*** Opening LISTED RECORDS ***

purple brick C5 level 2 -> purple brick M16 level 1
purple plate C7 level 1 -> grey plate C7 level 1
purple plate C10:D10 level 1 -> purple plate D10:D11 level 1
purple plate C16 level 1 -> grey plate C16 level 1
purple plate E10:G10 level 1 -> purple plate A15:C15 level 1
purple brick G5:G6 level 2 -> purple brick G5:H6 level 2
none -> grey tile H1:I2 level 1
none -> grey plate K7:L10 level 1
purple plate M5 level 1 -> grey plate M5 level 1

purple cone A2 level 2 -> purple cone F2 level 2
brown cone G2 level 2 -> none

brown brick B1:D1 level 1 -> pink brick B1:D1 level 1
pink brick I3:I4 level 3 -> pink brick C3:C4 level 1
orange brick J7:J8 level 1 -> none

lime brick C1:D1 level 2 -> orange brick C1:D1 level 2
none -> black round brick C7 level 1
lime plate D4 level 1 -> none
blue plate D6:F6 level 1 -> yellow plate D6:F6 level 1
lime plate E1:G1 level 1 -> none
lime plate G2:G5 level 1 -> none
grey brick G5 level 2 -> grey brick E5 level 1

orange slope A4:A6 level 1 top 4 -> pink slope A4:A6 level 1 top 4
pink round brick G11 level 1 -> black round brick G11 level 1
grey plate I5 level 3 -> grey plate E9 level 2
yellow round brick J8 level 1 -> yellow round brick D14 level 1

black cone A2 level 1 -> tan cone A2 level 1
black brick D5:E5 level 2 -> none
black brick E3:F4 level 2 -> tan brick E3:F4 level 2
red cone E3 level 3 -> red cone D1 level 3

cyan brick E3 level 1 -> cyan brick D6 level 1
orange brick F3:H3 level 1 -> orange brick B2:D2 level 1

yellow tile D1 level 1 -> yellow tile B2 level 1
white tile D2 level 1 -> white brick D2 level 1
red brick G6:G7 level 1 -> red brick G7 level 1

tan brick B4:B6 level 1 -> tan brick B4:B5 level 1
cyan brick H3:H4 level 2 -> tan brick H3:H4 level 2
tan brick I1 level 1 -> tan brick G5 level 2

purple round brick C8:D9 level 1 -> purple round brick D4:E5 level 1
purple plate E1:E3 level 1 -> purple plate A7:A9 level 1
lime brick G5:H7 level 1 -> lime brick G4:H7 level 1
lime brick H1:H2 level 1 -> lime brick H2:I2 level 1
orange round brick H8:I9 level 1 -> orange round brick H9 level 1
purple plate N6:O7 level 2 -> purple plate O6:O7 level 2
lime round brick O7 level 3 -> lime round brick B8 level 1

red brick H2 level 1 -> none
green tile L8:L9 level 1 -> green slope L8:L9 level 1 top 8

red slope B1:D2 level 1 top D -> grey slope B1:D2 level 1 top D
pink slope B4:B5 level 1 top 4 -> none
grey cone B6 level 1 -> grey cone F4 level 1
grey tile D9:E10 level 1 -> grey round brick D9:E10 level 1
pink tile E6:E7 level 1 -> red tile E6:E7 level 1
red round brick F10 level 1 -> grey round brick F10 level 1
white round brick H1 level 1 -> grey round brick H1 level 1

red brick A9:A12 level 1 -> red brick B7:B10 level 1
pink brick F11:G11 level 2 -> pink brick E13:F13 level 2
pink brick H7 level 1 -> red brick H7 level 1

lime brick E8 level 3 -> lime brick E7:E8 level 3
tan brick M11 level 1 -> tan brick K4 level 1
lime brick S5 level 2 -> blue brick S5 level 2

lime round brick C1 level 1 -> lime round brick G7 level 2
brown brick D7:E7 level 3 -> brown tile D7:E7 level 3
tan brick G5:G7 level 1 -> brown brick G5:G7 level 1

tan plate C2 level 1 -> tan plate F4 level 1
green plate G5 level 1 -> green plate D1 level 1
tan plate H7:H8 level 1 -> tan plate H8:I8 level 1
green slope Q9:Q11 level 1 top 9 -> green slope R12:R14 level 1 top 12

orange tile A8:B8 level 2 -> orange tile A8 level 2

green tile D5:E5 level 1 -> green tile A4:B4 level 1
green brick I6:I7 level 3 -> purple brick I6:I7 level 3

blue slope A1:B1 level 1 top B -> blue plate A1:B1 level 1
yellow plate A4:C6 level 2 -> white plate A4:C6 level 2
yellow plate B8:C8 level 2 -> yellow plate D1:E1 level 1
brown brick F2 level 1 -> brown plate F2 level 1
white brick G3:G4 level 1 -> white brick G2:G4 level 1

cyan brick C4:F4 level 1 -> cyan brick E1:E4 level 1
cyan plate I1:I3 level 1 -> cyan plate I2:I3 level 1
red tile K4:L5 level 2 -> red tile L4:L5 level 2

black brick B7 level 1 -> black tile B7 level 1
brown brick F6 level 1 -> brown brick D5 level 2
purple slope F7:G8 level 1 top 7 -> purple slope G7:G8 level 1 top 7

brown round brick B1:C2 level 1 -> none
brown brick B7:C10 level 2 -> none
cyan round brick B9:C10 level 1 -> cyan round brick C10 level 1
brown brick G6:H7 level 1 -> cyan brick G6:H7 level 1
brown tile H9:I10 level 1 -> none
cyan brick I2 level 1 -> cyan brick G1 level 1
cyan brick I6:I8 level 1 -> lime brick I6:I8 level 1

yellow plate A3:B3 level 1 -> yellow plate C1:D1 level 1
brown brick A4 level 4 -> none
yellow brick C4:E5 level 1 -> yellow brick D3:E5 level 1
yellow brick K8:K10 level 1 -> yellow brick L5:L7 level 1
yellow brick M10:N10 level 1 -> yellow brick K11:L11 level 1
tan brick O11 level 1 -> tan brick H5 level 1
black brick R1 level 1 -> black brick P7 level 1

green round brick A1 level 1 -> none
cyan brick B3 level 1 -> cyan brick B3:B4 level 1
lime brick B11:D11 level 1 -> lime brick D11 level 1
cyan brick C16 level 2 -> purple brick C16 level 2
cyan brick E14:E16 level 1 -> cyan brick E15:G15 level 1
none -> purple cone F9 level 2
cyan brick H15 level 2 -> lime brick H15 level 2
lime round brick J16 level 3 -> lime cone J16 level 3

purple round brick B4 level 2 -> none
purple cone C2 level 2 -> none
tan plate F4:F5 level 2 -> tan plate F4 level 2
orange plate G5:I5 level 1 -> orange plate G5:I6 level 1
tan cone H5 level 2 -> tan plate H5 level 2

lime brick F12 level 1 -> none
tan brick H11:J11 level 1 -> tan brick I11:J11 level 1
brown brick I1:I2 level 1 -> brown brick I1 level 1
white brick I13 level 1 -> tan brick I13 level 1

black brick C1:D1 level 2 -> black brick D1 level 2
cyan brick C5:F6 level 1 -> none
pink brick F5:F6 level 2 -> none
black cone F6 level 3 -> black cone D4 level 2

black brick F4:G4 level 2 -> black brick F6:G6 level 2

*** Closing LISTED RECORDS ***

**WORK ITEM:** Look through the entries above and list every line containing "orange".

**ANSWER AREA:**
orange brick J7:J8 level 1 -> none
lime brick C1:D1 level 2 -> orange brick C1:D1 level 2
orange slope A4:A6 level 1 top 4 -> pink slope A4:A6 level 1 top 4
orange brick F3:H3 level 1 -> orange brick B2:D2 level 1
orange round brick H8:I9 level 1 -> orange round brick H9 level 1
orange tile A8:B8 level 2 -> orange tile A8 level 2
orange plate G5:I5 level 1 -> orange plate G5:I6 level 1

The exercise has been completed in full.